= Directions =
Retype the entries below without any change.

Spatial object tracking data
· · · · · · ·
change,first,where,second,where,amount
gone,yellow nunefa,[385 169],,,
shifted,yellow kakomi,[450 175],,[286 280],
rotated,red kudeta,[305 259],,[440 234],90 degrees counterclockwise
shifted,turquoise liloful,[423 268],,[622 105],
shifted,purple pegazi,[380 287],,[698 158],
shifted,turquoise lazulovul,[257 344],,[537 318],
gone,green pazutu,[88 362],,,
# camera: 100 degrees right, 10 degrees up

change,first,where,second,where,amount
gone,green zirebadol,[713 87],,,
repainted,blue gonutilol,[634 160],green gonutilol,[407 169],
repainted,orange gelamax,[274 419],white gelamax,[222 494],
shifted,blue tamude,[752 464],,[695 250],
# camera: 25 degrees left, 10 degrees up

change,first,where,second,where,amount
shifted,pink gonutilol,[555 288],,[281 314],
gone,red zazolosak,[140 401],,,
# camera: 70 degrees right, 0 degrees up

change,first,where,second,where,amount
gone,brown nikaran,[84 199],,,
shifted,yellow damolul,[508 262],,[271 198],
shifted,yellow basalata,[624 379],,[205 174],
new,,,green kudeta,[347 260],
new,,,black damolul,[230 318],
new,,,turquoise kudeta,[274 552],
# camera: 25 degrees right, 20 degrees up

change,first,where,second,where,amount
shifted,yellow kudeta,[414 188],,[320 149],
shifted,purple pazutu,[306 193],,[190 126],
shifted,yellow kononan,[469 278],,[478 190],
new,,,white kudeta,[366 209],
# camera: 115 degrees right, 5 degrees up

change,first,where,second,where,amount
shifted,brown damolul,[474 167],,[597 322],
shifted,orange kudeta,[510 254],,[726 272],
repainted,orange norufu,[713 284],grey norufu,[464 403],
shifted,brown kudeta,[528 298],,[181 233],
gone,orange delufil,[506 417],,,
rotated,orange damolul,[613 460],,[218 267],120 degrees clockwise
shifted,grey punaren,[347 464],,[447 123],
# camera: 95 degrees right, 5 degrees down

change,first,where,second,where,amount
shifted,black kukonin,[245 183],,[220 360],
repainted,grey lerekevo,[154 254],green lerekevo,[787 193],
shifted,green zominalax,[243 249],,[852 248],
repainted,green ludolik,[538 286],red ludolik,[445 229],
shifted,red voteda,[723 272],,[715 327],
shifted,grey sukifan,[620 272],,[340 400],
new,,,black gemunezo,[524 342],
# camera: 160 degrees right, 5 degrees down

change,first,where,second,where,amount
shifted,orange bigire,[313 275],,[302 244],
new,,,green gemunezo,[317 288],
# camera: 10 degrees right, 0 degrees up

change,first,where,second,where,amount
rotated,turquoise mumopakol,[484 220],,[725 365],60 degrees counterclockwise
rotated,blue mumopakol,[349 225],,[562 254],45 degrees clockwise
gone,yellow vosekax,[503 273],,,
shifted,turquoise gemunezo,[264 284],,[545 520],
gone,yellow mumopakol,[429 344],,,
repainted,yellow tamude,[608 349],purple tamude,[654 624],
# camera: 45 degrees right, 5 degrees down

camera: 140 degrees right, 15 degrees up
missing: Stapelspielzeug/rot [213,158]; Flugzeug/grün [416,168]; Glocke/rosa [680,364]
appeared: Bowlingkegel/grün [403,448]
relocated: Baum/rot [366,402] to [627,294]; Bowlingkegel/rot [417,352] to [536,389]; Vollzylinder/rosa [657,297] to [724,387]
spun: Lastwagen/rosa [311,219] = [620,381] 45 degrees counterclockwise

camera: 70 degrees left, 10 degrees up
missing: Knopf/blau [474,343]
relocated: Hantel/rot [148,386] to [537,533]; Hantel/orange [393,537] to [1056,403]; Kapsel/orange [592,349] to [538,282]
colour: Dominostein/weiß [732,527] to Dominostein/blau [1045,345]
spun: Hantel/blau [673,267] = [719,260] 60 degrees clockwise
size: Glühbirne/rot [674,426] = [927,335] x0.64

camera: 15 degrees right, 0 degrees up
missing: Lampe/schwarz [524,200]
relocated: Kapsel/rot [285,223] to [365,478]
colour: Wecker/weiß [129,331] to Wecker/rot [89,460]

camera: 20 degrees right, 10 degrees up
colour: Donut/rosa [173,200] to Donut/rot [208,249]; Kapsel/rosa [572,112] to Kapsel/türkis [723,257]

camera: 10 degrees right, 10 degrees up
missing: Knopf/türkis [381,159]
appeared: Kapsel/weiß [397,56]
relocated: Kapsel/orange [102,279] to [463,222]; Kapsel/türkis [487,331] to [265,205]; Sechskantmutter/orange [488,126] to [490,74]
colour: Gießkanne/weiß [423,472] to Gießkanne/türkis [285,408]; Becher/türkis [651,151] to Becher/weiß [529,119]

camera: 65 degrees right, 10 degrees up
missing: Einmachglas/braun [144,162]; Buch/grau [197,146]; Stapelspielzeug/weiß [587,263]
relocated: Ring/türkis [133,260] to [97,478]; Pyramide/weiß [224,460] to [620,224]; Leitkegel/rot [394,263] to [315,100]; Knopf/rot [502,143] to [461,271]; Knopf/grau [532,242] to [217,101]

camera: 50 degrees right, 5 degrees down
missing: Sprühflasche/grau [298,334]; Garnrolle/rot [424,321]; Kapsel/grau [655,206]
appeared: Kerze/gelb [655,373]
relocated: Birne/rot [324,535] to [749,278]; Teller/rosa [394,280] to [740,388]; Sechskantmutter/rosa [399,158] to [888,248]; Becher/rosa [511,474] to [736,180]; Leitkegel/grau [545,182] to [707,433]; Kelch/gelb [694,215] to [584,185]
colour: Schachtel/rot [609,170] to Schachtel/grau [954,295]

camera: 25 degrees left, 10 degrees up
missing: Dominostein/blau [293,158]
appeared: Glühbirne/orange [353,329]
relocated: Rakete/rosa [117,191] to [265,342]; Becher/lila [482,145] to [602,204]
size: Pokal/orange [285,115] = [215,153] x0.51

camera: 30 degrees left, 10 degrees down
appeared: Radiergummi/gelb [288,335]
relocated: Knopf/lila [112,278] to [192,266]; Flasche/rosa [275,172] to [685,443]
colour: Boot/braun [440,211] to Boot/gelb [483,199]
· · · · · · ·
= Task solution =
change,first,where,second,where,amount
gone,yellow nunefa,[385 169],,,
shifted,yellow kakomi,[450 175],,[286 280],
rotated,red kudeta,[305 259],,[440 234],90 degrees counterclockwise
shifted,turquoise liloful,[423 268],,[622 105],
shifted,purple pegazi,[380 287],,[698 158],
shifted,turquoise lazulovul,[257 344],,[537 318],
gone,green pazutu,[88 362],,,
# camera: 100 degrees right, 10 degrees up

change,first,where,second,where,amount
gone,green zirebadol,[713 87],,,
repainted,blue gonutilol,[634 160],green gonutilol,[407 169],
repainted,orange gelamax,[274 419],white gelamax,[222 494],
shifted,blue tamude,[752 464],,[695 250],
# camera: 25 degrees left, 10 degrees up

change,first,where,second,where,amount
shifted,pink gonutilol,[555 288],,[281 314],
gone,red zazolosak,[140 401],,,
# camera: 70 degrees right, 0 degrees up

change,first,where,second,where,amount
gone,brown nikaran,[84 199],,,
shifted,yellow damolul,[508 262],,[271 198],
shifted,yellow basalata,[624 379],,[205 174],
new,,,green kudeta,[347 260],
new,,,black damolul,[230 318],
new,,,turquoise kudeta,[274 552],
# camera: 25 degrees right, 20 degrees up

change,first,where,second,where,amount
shifted,yellow kudeta,[414 188],,[320 149],
shifted,purple pazutu,[306 193],,[190 126],
shifted,yellow kononan,[469 278],,[478 190],
new,,,white kudeta,[366 209],
# camera: 115 degrees right, 5 degrees up

change,first,where,second,where,amount
shifted,brown damolul,[474 167],,[597 322],
shifted,orange kudeta,[510 254],,[726 272],
repainted,orange norufu,[713 284],grey norufu,[464 403],
shifted,brown kudeta,[528 298],,[181 233],
gone,orange delufil,[506 417],,,
rotated,orange damolul,[613 460],,[218 267],120 degrees clockwise
shifted,grey punaren,[347 464],,[447 123],
# camera: 95 degrees right, 5 degrees down

change,first,where,second,where,amount
shifted,black kukonin,[245 183],,[220 360],
repainted,grey lerekevo,[154 254],green lerekevo,[787 193],
shifted,green zominalax,[243 249],,[852 248],
repainted,green ludolik,[538 286],red ludolik,[445 229],
shifted,red voteda,[723 272],,[715 327],
shifted,grey sukifan,[620 272],,[340 400],
new,,,black gemunezo,[524 342],
# camera: 160 degrees right, 5 degrees down

change,first,where,second,where,amount
shifted,orange bigire,[313 275],,[302 244],
new,,,green gemunezo,[317 288],
# camera: 10 degrees right, 0 degrees up

change,first,where,second,where,amount
rotated,turquoise mumopakol,[484 220],,[725 365],60 degrees counterclockwise
rotated,blue mumopakol,[349 225],,[562 254],45 degrees clockwise
gone,yellow vosekax,[503 273],,,
shifted,turquoise gemunezo,[264 284],,[545 520],
gone,yellow mumopakol,[429 344],,,
repainted,yellow tamude,[608 349],purple tamude,[654 624],
# camera: 45 degrees right, 5 degrees down

camera: 140 degrees right, 15 degrees up
missing: Stapelspielzeug/rot [213,158]; Flugzeug/grün [416,168]; Glocke/rosa [680,364]
appeared: Bowlingkegel/grün [403,448]
relocated: Baum/rot [366,402] to [627,294]; Bowlingkegel/rot [417,352] to [536,389]; Vollzylinder/rosa [657,297] to [724,387]
spun: Lastwagen/rosa [311,219] = [620,381] 45 degrees counterclockwise

camera: 70 degrees left, 10 degrees up
missing: Knopf/blau [474,343]
relocated: Hantel/rot [148,386] to [537,533]; Hantel/orange [393,537] to [1056,403]; Kapsel/orange [592,349] to [538,282]
colour: Dominostein/weiß [732,527] to Dominostein/blau [1045,345]
spun: Hantel/blau [673,267] = [719,260] 60 degrees clockwise
size: Glühbirne/rot [674,426] = [927,335] x0.64

camera: 15 degrees right, 0 degrees up
missing: Lampe/schwarz [524,200]
relocated: Kapsel/rot [285,223] to [365,478]
colour: Wecker/weiß [129,331] to Wecker/rot [89,460]

camera: 20 degrees right, 10 degrees up
colour: Donut/rosa [173,200] to Donut/rot [208,249]; Kapsel/rosa [572,112] to Kapsel/türkis [723,257]

camera: 10 degrees right, 10 degrees up
missing: Knopf/türkis [381,159]
appeared: Kapsel/weiß [397,56]
relocated: Kapsel/orange [102,279] to [463,222]; Kapsel/türkis [487,331] to [265,205]; Sechskantmutter/orange [488,126] to [490,74]
colour: Gießkanne/weiß [423,472] to Gießkanne/türkis [285,408]; Becher/türkis [651,151] to Becher/weiß [529,119]

camera: 65 degrees right, 10 degrees up
missing: Einmachglas/braun [144,162]; Buch/grau [197,146]; Stapelspielzeug/weiß [587,263]
relocated: Ring/türkis [133,260] to [97,478]; Pyramide/weiß [224,460] to [620,224]; Leitkegel/rot [394,263] to [315,100]; Knopf/rot [502,143] to [461,271]; Knopf/grau [532,242] to [217,101]

camera: 50 degrees right, 5 degrees down
missing: Sprühflasche/grau [298,334]; Garnrolle/rot [424,321]; Kapsel/grau [655,206]
appeared: Kerze/gelb [655,373]
relocated: Birne/rot [324,535] to [749,278]; Teller/rosa [394,280] to [740,388]; Sechskantmutter/rosa [399,158] to [888,248]; Becher/rosa [511,474] to [736,180]; Leitkegel/grau [545,182] to [707,433]; Kelch/gelb [694,215] to [584,185]
colour: Schachtel/rot [609,170] to Schachtel/grau [954,295]

camera: 25 degrees left, 10 degrees up
missing: Dominostein/blau [293,158]
appeared: Glühbirne/orange [353,329]
relocated: Rakete/rosa [117,191] to [265,342]; Becher/lila [482,145] to [602,204]
size: Pokal/orange [285,115] = [215,153] x0.51

camera: 30 degrees left, 10 degrees down
appeared: Radiergummi/gelb [288,335]
relocated: Knopf/lila [112,278] to [192,266]; Flasche/rosa [275,172] to [685,443]
colour: Boot/braun [440,211] to Boot/gelb [483,199]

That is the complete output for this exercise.